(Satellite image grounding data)

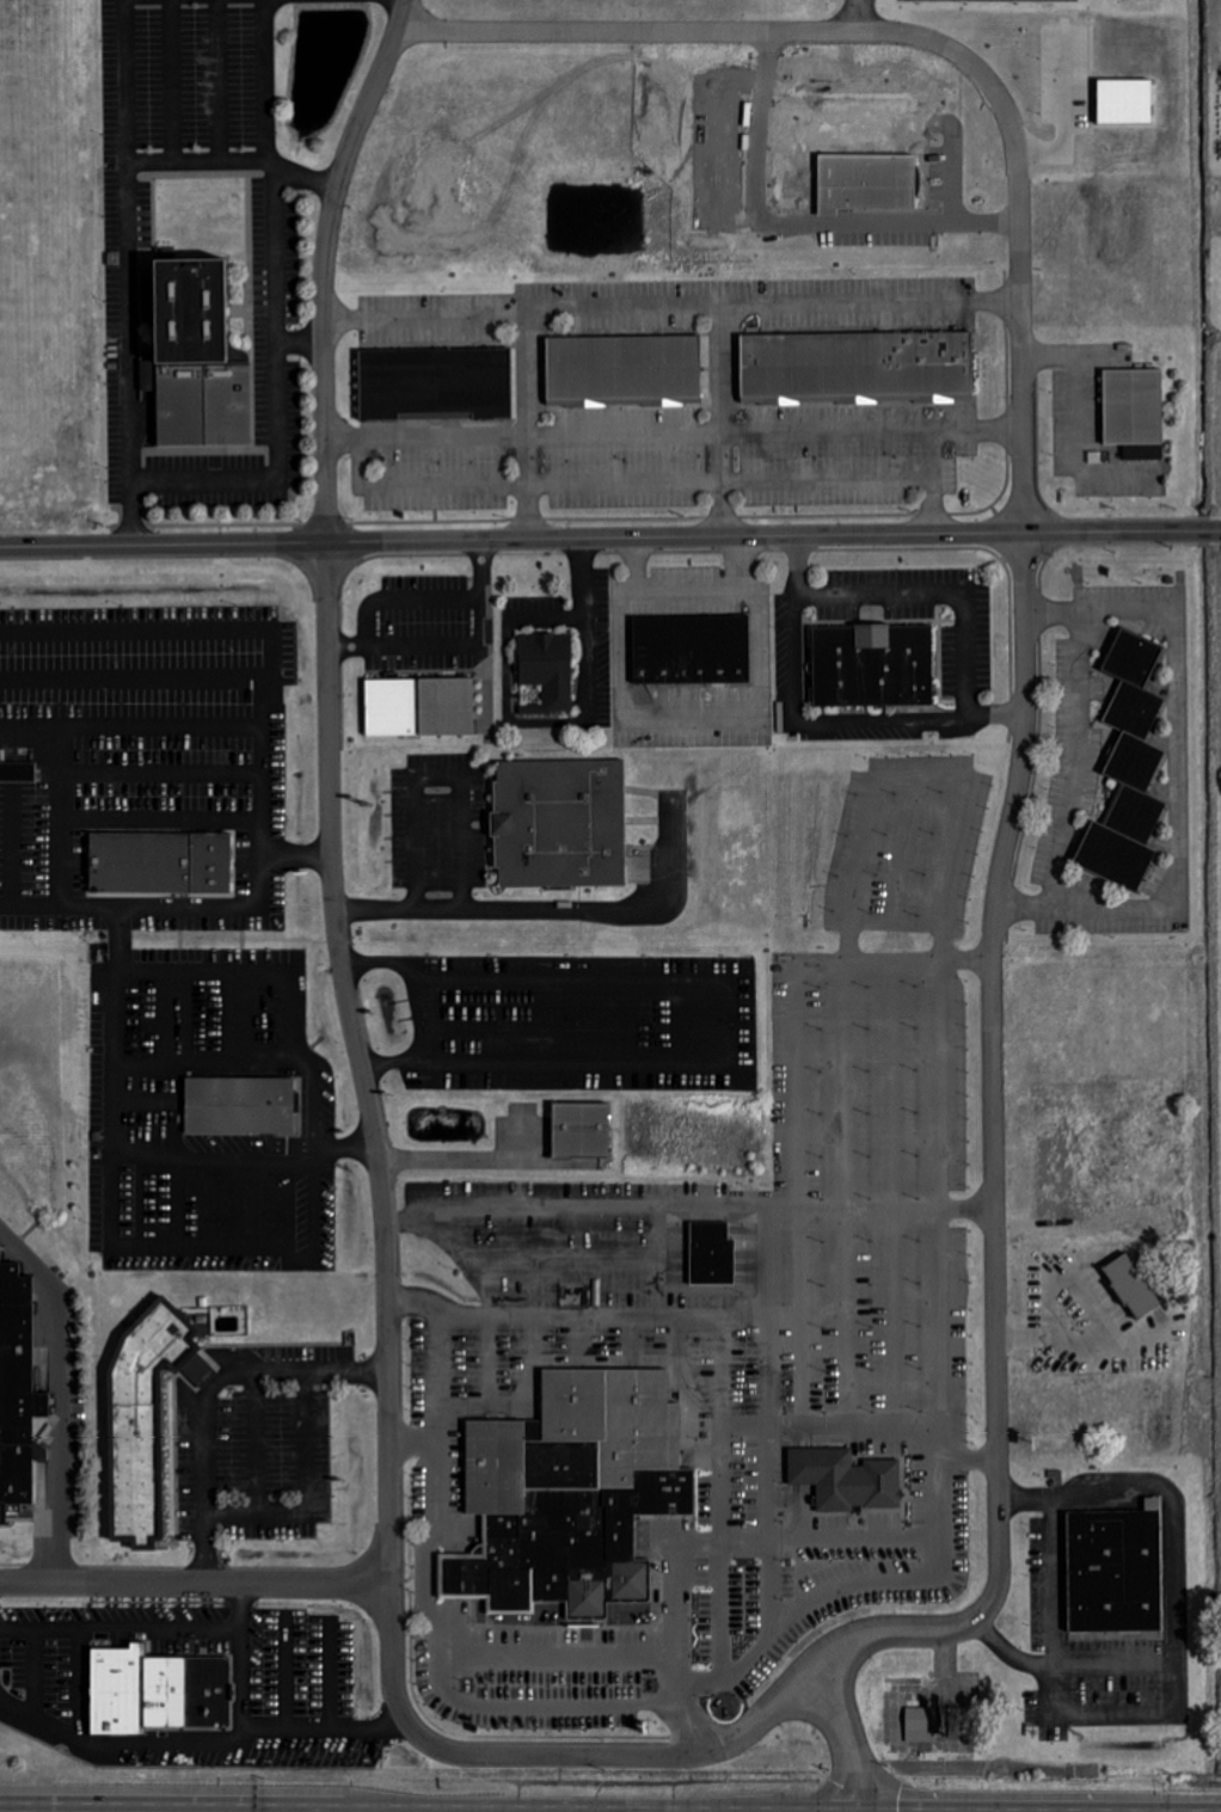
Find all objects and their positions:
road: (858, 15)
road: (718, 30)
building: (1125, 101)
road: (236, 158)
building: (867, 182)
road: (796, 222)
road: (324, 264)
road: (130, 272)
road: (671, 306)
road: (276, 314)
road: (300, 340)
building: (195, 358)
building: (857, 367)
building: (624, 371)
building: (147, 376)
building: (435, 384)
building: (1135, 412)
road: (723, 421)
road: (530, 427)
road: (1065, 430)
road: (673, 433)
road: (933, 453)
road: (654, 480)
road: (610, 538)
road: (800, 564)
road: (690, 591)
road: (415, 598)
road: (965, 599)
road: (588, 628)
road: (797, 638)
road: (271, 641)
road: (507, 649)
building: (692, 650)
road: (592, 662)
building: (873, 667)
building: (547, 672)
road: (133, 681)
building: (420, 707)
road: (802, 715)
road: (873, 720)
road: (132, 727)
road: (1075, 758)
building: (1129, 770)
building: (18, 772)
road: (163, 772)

→ Aim of the exercise:
Retype each line of the records exactly as it reads; no pictures belong in the copy.

→ Result of the exercise:
Find all objects and their positions:
road: (858, 15)
road: (718, 30)
building: (1125, 101)
road: (236, 158)
building: (867, 182)
road: (796, 222)
road: (324, 264)
road: (130, 272)
road: (671, 306)
road: (276, 314)
road: (300, 340)
building: (195, 358)
building: (857, 367)
building: (624, 371)
building: (147, 376)
building: (435, 384)
building: (1135, 412)
road: (723, 421)
road: (530, 427)
road: (1065, 430)
road: (673, 433)
road: (933, 453)
road: (654, 480)
road: (610, 538)
road: (800, 564)
road: (690, 591)
road: (415, 598)
road: (965, 599)
road: (588, 628)
road: (797, 638)
road: (271, 641)
road: (507, 649)
building: (692, 650)
road: (592, 662)
building: (873, 667)
building: (547, 672)
road: (133, 681)
building: (420, 707)
road: (802, 715)
road: (873, 720)
road: (132, 727)
road: (1075, 758)
building: (1129, 770)
building: (18, 772)
road: (163, 772)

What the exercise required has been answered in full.